» Description of the task: Produce a verbatim copy of the data below that contains no pictures.

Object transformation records
+++

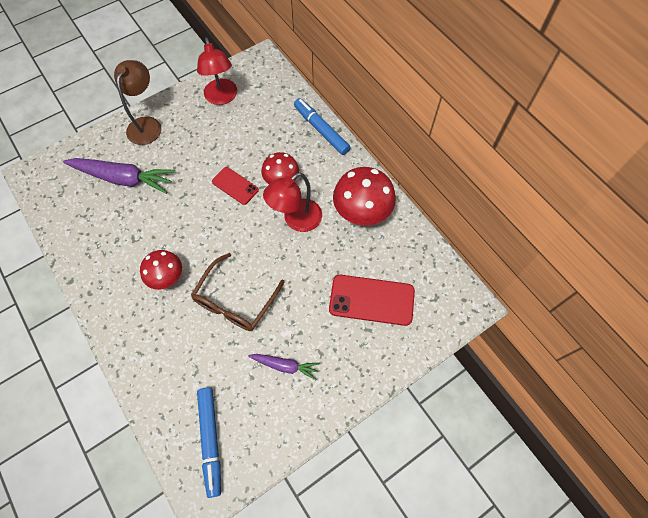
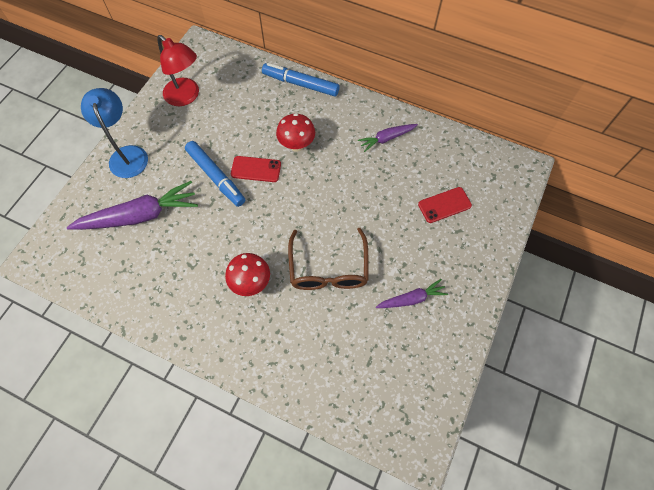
camera: 30 degrees left, 0 degrees up
brown lamp [114,60,161,145] -> blue lamp [81,88,148,178]
blue marker [197,388,221,498] -> blue marker moved to [185,141,245,207]
red lamp [263,172,322,232] -> none
red phone [329,275,415,326] -> red phone [418,187,472,223], size x0.61
red mushroom [333,167,396,226] -> purple carrot [358,124,418,152]

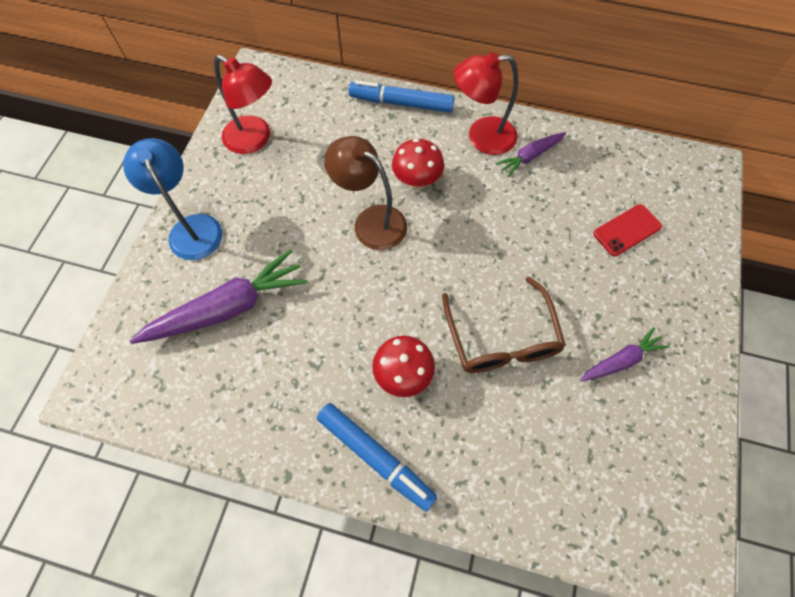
camera: 10 degrees left, 0 degrees up
blue marker [185,141,245,207] -> blue marker moved to [317,403,437,512]
red phone [231,156,281,182] -> brown lamp [324,136,407,250]
none -> red lamp [454,52,518,155]

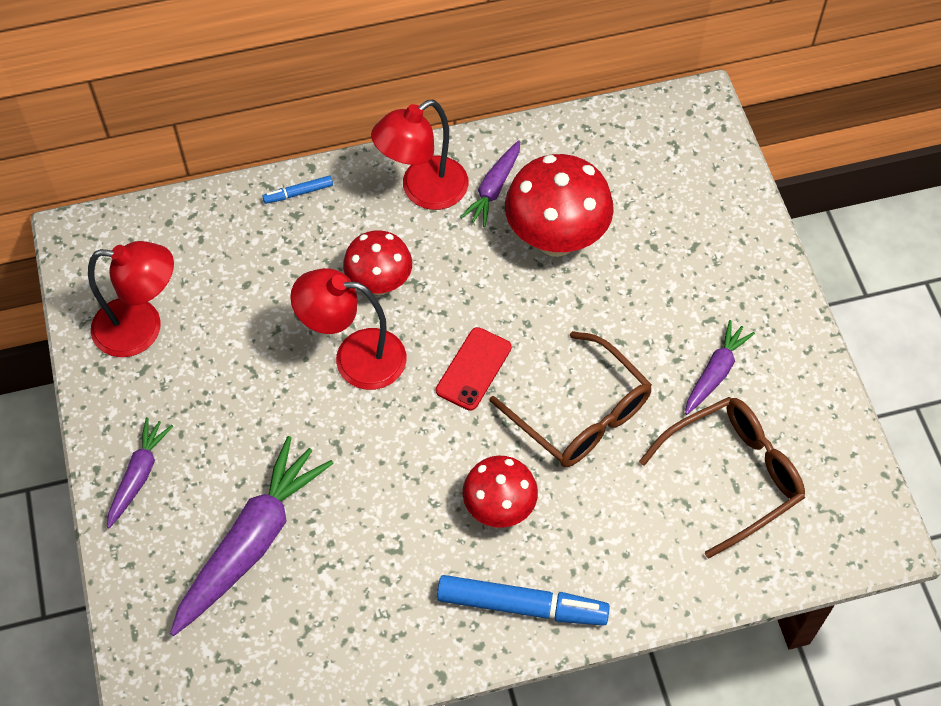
camera: 30 degrees left, 5 degrees down
blue lamp [123,138,222,260] -> purple carrot [107,417,173,528]
brown lamp [324,136,407,250] -> red lamp [290,268,406,390]
blue marker [348,81,455,113] -> blue marker [262,176,333,204], size x0.48
red phone [593,204,662,256] -> red phone moved to [436,327,512,411]
none -> red mushroom [505,154,614,257]
none -> brown glasses [639,397,805,559]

+++

» Written reply:
camera: 30 degrees left, 0 degrees up
brown lamp [114,60,161,145] -> blue lamp [81,88,148,178]
blue marker [197,388,221,498] -> blue marker moved to [185,141,245,207]
red lamp [263,172,322,232] -> none
red phone [329,275,415,326] -> red phone [418,187,472,223], size x0.61
red mushroom [333,167,396,226] -> purple carrot [358,124,418,152]

camera: 10 degrees left, 0 degrees up
blue marker [185,141,245,207] -> blue marker moved to [317,403,437,512]
red phone [231,156,281,182] -> brown lamp [324,136,407,250]
none -> red lamp [454,52,518,155]

camera: 30 degrees left, 5 degrees down
blue lamp [123,138,222,260] -> purple carrot [107,417,173,528]
brown lamp [324,136,407,250] -> red lamp [290,268,406,390]
blue marker [348,81,455,113] -> blue marker [262,176,333,204], size x0.48
red phone [593,204,662,256] -> red phone moved to [436,327,512,411]
none -> red mushroom [505,154,614,257]
none -> brown glasses [639,397,805,559]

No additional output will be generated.